#### ACTIVITY
Every line of the entries with the word "łyżka" in it should be shown.

#### DATA UNDER STUDY

⁂

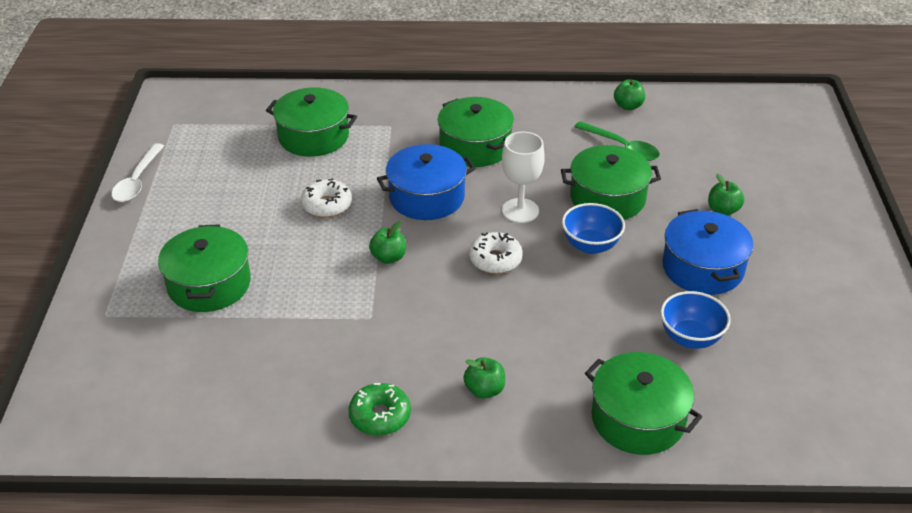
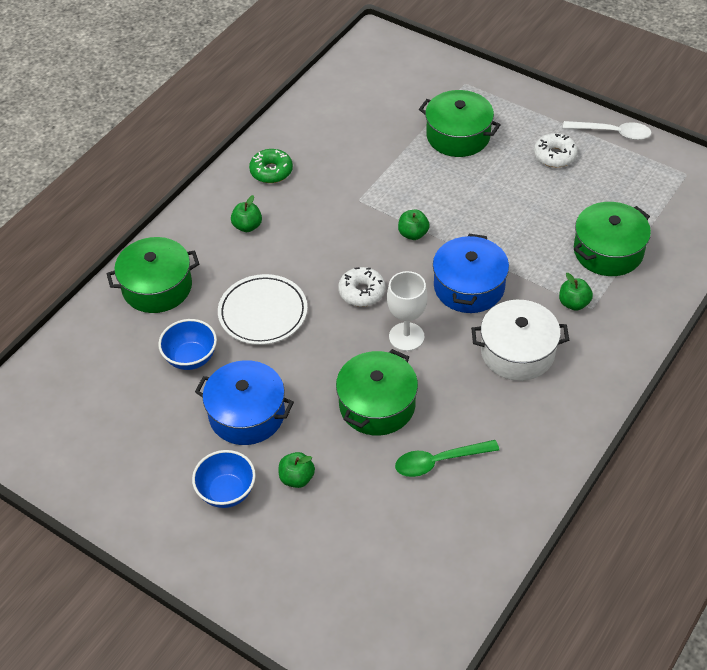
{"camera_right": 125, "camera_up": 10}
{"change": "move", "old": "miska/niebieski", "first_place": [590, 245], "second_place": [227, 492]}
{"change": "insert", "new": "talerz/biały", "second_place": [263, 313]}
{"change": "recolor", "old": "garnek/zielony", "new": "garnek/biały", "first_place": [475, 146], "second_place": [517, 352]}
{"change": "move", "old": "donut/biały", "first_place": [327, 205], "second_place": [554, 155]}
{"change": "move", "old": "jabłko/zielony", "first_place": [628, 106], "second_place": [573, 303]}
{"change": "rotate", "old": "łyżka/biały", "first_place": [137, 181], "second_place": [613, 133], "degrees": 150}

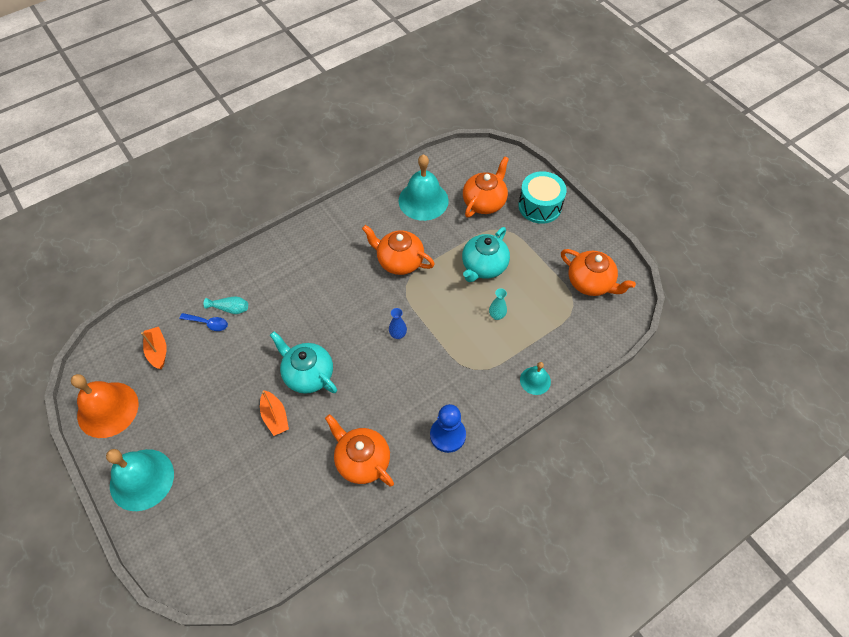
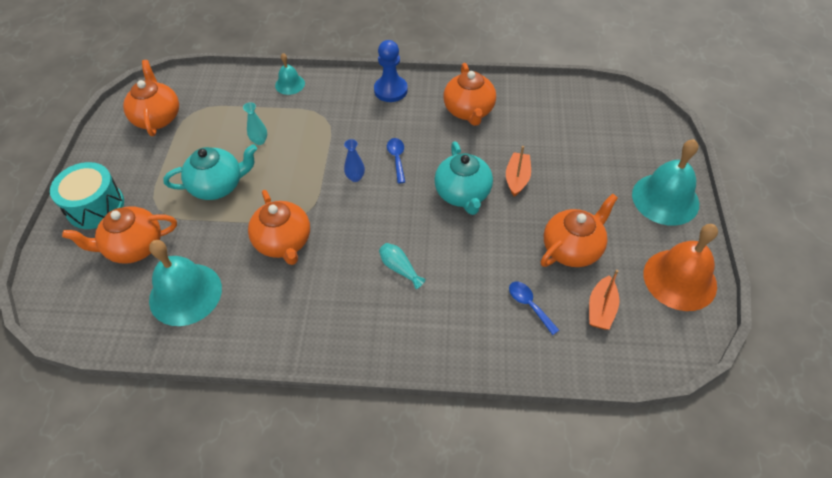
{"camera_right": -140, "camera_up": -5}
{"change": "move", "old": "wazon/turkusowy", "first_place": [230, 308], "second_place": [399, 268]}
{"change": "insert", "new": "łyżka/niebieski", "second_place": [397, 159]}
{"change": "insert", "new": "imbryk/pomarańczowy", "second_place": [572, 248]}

⁂

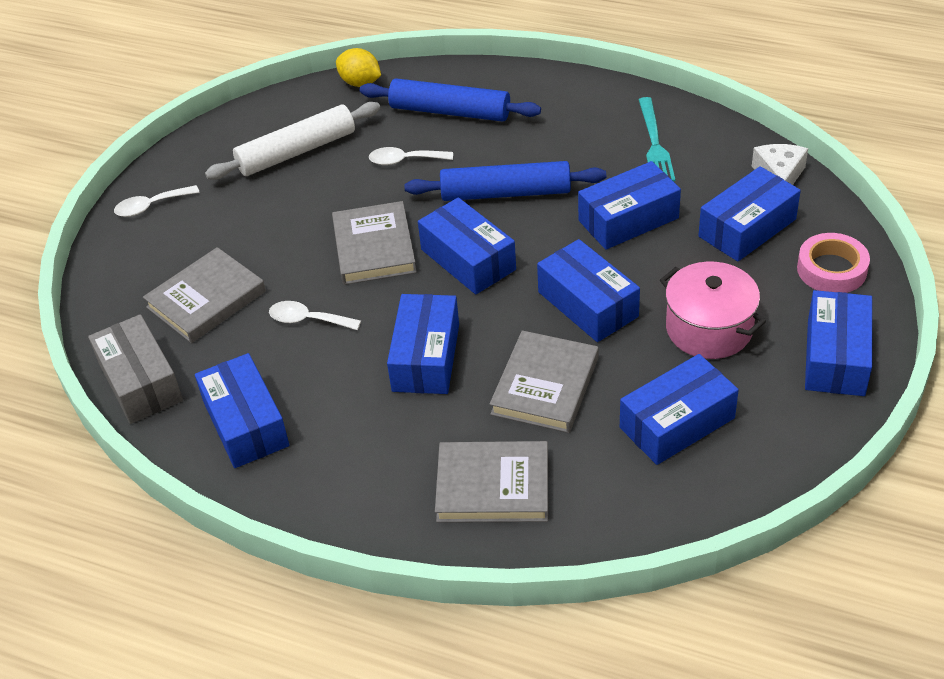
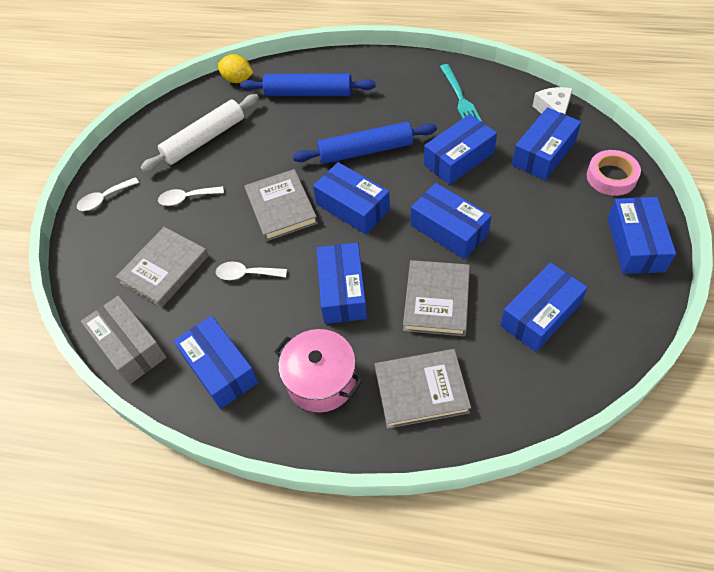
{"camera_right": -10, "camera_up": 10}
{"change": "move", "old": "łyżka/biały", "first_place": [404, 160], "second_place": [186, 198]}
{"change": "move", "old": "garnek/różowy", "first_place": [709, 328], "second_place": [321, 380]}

⁂

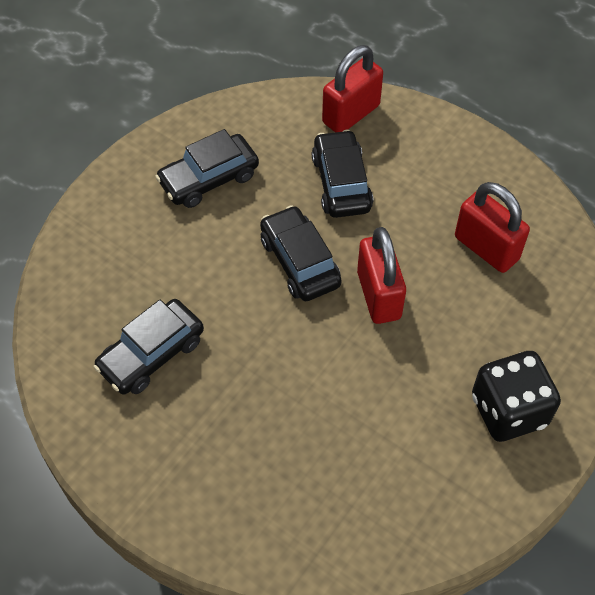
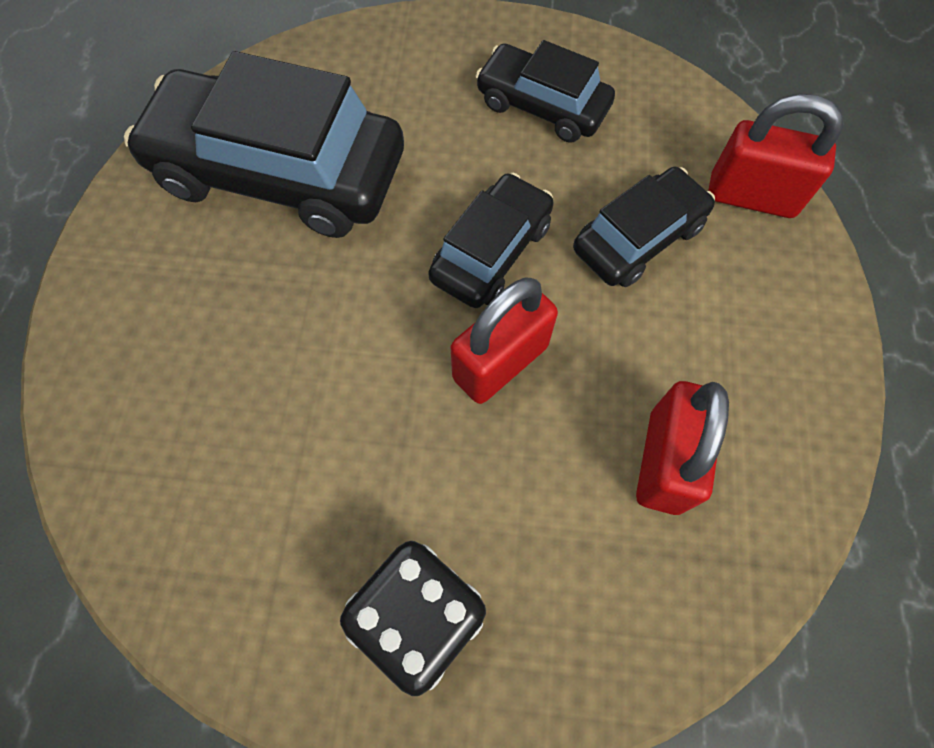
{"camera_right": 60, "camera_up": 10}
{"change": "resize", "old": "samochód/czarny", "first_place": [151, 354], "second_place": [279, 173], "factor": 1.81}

⁂

#### SOLUTION TO THIS TASK
{"change": "rotate", "old": "łyżka/biały", "first_place": [137, 181], "second_place": [613, 133], "degrees": 150}
{"change": "insert", "new": "łyżka/niebieski", "second_place": [397, 159]}
{"change": "move", "old": "łyżka/biały", "first_place": [404, 160], "second_place": [186, 198]}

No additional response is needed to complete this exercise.